### Task goal
In the records below, find the line that contains "before: destornillador (verde)" and the line that contains "before: lámpara de mano (morado)", then retype exactly those two lines and every line between them.

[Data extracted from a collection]
************

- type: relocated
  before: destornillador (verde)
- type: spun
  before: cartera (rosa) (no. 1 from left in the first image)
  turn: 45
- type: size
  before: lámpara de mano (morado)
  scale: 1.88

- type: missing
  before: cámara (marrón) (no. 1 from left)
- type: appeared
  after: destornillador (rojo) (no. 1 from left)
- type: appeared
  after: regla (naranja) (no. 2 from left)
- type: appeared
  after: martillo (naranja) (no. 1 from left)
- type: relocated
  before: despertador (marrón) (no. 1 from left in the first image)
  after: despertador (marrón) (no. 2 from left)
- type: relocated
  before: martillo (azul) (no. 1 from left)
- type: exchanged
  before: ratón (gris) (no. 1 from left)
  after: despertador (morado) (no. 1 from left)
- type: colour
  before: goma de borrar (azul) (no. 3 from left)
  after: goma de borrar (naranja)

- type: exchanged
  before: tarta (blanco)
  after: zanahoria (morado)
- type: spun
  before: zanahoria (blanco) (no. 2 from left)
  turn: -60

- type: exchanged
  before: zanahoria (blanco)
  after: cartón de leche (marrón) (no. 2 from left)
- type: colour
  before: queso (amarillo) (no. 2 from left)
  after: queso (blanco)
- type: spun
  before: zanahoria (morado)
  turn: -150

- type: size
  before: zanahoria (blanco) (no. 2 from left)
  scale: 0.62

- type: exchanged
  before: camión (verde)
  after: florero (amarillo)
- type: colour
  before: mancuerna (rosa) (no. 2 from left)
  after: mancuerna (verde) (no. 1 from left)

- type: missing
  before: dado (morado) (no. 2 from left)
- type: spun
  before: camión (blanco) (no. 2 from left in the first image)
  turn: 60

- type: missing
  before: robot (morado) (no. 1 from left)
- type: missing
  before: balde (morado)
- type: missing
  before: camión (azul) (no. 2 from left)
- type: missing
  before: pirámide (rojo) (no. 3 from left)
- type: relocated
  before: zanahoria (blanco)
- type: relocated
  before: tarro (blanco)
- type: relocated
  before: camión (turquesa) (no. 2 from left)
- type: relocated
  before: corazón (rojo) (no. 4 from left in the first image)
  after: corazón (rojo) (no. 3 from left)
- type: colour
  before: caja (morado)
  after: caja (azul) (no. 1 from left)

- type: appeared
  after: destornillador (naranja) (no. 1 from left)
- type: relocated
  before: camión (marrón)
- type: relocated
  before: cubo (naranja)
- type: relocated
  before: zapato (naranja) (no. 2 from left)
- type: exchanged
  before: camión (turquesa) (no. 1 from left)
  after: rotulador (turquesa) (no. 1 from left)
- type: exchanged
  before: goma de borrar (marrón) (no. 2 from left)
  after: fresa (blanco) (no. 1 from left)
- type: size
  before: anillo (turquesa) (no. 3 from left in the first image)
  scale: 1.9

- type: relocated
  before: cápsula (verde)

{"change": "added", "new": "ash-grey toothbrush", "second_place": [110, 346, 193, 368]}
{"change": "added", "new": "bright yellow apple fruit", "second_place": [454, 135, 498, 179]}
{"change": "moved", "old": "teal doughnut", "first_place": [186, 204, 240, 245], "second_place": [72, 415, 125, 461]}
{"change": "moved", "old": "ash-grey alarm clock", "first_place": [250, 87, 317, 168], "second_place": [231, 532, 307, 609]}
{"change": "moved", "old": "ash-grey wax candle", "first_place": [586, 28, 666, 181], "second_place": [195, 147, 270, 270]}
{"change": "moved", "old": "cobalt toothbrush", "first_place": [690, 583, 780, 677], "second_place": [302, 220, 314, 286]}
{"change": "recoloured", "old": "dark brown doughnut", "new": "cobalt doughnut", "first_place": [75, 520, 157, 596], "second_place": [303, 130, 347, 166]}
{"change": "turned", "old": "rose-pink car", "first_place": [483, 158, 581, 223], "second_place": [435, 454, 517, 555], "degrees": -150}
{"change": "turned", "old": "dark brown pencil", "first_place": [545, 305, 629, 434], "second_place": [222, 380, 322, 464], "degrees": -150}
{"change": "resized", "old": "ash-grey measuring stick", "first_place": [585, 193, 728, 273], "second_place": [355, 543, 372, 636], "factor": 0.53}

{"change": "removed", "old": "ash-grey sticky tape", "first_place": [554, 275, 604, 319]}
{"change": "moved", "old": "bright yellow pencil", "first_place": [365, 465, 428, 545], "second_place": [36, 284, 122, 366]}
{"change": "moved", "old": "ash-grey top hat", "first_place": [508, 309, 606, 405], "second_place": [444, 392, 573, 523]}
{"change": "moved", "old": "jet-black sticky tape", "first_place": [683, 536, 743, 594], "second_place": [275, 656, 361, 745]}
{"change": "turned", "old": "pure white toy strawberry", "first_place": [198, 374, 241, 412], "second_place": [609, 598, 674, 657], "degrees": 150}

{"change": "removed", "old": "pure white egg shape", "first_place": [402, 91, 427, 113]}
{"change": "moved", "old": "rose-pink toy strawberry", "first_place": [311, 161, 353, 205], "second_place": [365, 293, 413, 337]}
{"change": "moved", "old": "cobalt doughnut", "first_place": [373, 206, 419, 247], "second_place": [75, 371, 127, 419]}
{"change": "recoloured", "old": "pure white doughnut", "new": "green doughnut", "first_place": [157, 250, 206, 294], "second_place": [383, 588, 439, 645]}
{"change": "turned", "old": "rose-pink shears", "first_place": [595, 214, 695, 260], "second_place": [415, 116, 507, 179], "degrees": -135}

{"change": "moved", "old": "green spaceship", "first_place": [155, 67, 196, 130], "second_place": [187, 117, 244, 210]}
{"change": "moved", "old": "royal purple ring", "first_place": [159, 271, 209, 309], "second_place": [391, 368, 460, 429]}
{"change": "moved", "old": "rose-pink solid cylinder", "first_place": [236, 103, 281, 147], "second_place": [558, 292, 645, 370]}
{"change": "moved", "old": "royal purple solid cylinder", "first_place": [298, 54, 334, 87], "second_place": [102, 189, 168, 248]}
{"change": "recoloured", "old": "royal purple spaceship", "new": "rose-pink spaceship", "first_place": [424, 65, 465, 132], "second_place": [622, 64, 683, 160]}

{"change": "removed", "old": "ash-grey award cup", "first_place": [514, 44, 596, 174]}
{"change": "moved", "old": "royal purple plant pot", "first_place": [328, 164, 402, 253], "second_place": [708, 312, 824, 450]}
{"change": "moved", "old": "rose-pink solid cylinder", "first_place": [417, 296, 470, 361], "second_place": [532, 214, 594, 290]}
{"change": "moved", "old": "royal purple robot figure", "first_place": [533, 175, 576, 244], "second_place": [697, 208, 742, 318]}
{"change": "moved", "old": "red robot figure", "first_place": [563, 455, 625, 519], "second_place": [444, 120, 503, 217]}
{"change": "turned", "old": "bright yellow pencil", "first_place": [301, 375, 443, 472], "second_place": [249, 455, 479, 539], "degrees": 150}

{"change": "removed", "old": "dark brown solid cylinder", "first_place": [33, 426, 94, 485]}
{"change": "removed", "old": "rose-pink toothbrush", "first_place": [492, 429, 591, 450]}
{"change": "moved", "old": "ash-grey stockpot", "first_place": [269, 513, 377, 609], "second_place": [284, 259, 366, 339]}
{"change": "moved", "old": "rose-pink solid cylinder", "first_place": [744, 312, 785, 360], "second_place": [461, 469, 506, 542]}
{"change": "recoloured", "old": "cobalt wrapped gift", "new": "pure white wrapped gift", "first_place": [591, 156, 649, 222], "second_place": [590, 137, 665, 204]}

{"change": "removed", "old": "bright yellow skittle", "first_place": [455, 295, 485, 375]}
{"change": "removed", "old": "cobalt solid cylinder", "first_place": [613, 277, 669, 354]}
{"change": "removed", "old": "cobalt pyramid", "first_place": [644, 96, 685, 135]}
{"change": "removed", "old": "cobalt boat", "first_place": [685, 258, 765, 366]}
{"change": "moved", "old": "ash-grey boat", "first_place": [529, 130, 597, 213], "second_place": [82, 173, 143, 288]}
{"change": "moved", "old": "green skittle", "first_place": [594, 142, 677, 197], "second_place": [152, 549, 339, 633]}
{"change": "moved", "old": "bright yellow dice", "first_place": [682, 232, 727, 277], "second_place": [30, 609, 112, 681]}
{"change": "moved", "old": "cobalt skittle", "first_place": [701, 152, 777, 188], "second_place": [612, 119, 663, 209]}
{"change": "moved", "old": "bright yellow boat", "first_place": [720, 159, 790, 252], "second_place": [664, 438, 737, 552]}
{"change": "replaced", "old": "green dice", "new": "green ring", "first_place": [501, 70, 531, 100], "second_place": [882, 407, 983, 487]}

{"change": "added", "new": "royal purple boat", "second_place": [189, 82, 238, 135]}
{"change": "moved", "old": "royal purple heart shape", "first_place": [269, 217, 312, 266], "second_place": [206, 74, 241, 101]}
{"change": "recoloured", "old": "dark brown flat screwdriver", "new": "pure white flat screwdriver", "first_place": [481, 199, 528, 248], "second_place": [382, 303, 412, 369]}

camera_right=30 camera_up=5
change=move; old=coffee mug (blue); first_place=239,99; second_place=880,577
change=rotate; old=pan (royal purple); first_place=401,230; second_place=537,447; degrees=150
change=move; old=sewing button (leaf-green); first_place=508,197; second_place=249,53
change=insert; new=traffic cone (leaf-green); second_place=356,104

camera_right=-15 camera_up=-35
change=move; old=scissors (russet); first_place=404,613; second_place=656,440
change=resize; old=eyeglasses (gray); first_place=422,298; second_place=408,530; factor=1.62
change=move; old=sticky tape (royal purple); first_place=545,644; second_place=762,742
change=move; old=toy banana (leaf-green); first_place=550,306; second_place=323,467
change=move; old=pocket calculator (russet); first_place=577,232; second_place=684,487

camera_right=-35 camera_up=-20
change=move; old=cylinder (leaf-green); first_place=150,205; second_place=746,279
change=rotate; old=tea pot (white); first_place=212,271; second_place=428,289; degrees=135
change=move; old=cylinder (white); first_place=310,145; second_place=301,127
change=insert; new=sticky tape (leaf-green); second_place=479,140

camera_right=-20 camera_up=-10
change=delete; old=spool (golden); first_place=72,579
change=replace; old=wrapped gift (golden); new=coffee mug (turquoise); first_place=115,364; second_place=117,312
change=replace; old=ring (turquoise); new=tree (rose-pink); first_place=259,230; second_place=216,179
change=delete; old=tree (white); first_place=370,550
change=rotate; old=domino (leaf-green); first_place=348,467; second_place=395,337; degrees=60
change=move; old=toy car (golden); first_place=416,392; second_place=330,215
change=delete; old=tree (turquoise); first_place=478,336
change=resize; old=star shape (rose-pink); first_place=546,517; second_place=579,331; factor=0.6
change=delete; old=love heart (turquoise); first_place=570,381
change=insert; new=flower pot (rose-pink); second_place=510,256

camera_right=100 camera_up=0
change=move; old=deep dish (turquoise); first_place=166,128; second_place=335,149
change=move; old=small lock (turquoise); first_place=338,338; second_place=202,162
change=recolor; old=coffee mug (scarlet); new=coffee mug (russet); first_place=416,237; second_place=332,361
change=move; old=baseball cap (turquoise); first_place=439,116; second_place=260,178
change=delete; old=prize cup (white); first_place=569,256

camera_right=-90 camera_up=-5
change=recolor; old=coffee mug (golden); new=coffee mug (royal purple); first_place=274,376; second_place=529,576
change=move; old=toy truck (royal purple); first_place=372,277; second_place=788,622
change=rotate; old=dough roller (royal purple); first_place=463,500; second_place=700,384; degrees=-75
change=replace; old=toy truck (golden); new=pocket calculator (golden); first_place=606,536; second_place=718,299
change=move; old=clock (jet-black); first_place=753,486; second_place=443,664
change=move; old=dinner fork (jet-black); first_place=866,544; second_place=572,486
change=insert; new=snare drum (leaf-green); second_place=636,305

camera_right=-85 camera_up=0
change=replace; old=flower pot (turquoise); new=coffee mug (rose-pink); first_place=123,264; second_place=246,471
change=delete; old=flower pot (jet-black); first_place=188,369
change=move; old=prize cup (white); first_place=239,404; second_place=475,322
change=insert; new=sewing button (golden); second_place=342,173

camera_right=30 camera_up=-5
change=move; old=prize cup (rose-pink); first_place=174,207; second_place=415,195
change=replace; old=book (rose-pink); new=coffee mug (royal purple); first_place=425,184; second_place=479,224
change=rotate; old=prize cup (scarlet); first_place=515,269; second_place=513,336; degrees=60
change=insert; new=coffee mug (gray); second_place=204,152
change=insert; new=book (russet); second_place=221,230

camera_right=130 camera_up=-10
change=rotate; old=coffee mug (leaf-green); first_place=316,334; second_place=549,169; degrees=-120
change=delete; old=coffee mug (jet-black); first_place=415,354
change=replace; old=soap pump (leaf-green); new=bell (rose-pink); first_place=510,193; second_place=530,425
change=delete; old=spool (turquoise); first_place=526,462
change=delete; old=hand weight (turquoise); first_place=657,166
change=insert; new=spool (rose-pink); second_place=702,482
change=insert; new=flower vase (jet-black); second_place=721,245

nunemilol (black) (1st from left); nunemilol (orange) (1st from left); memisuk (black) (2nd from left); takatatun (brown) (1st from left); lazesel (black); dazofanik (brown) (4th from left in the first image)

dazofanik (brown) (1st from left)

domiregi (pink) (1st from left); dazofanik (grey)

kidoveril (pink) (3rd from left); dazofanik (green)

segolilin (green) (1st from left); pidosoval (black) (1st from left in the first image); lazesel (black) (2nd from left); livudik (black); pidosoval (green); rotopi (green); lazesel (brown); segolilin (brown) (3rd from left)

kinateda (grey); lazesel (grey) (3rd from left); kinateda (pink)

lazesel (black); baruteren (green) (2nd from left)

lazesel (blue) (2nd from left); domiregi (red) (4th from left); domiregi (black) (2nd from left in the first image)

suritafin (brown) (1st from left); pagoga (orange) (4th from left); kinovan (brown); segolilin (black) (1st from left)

************

### Task response
  before: destornillador (verde)
- type: spun
  before: cartera (rosa) (no. 1 from left in the first image)
  turn: 45
- type: size
  before: lámpara de mano (morado)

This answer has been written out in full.